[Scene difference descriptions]

########################################

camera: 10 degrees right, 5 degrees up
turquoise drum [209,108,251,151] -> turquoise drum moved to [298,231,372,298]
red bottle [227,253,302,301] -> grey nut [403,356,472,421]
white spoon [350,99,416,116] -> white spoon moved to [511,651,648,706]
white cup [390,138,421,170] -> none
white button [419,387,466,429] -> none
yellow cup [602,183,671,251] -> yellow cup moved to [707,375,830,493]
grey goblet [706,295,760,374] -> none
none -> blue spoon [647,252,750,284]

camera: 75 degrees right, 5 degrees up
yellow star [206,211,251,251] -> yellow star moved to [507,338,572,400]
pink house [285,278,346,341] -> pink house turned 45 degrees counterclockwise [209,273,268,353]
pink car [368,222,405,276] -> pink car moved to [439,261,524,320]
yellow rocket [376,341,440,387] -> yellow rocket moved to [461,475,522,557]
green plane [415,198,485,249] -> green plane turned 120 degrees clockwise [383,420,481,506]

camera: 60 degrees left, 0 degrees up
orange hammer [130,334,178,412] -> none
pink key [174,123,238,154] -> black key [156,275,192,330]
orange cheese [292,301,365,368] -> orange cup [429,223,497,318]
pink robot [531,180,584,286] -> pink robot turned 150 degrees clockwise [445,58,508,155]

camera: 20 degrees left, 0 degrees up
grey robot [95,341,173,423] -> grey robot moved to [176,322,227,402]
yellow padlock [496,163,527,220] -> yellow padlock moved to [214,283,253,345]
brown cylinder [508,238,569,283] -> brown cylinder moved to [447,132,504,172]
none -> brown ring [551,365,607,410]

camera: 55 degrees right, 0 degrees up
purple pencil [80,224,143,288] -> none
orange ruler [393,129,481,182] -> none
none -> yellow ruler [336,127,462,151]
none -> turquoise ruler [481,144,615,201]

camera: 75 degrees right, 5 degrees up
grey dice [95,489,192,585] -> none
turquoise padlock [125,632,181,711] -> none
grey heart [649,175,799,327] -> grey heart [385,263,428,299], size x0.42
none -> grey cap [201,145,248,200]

########################################

# ACTIVITY:
Reproduce exactly the entries above, limited to the lines from the one with "white spoon [350,99,416,116]" through the one with "pink robot [531,180,584,286]", both included.

# SOLVED PROBLEM:
white spoon [350,99,416,116] -> white spoon moved to [511,651,648,706]
white cup [390,138,421,170] -> none
white button [419,387,466,429] -> none
yellow cup [602,183,671,251] -> yellow cup moved to [707,375,830,493]
grey goblet [706,295,760,374] -> none
none -> blue spoon [647,252,750,284]

camera: 75 degrees right, 5 degrees up
yellow star [206,211,251,251] -> yellow star moved to [507,338,572,400]
pink house [285,278,346,341] -> pink house turned 45 degrees counterclockwise [209,273,268,353]
pink car [368,222,405,276] -> pink car moved to [439,261,524,320]
yellow rocket [376,341,440,387] -> yellow rocket moved to [461,475,522,557]
green plane [415,198,485,249] -> green plane turned 120 degrees clockwise [383,420,481,506]

camera: 60 degrees left, 0 degrees up
orange hammer [130,334,178,412] -> none
pink key [174,123,238,154] -> black key [156,275,192,330]
orange cheese [292,301,365,368] -> orange cup [429,223,497,318]
pink robot [531,180,584,286] -> pink robot turned 150 degrees clockwise [445,58,508,155]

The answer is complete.